Spatial reasoning data
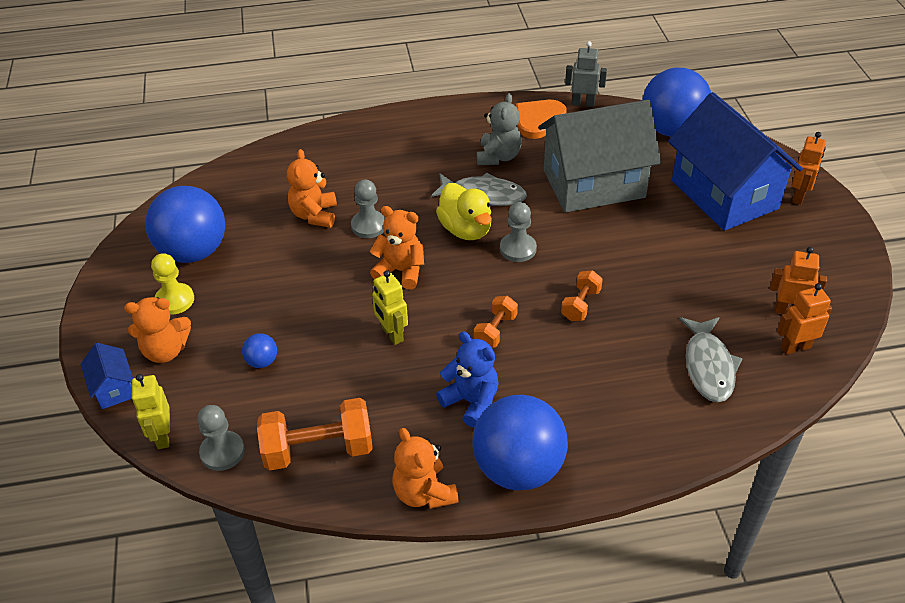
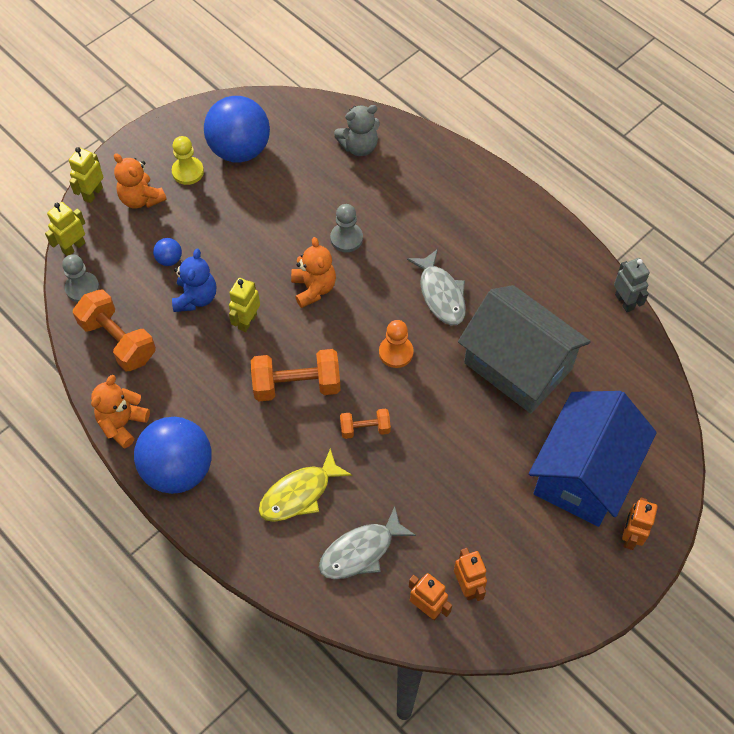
camera: 55 degrees right, 15 degrees up
(114, 388) = (93, 194): blue house -> yellow robot
(314, 215) = (331, 196): orange teddy bear -> none
(466, 229) = (391, 304): yellow duck -> none
(471, 401) = (218, 407): blue teddy bear -> blue teddy bear (196, 298)
(495, 331) = (297, 385): orange dumbbell -> orange dumbbell, size x1.79
(498, 157) = (497, 278): grey teddy bear -> grey teddy bear (359, 147)
(518, 249) = (396, 352): grey pawn -> orange pawn
(538, 120) = (571, 280): orange heart -> none
(616, 383) = (299, 493): none -> yellow fish
(671, 130) = (644, 390): blue ball -> none
(799, 196) = (630, 536): orange robot -> orange robot turned 120 degrees clockwise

WHAT YOU ARE ASKED TO DO: Set down every entry above exactly as written. Leave out all pictures.

TASK SOLUTION:
camera: 55 degrees right, 15 degrees up
(114, 388) = (93, 194): blue house -> yellow robot
(314, 215) = (331, 196): orange teddy bear -> none
(466, 229) = (391, 304): yellow duck -> none
(471, 401) = (218, 407): blue teddy bear -> blue teddy bear (196, 298)
(495, 331) = (297, 385): orange dumbbell -> orange dumbbell, size x1.79
(498, 157) = (497, 278): grey teddy bear -> grey teddy bear (359, 147)
(518, 249) = (396, 352): grey pawn -> orange pawn
(538, 120) = (571, 280): orange heart -> none
(616, 383) = (299, 493): none -> yellow fish
(671, 130) = (644, 390): blue ball -> none
(799, 196) = (630, 536): orange robot -> orange robot turned 120 degrees clockwise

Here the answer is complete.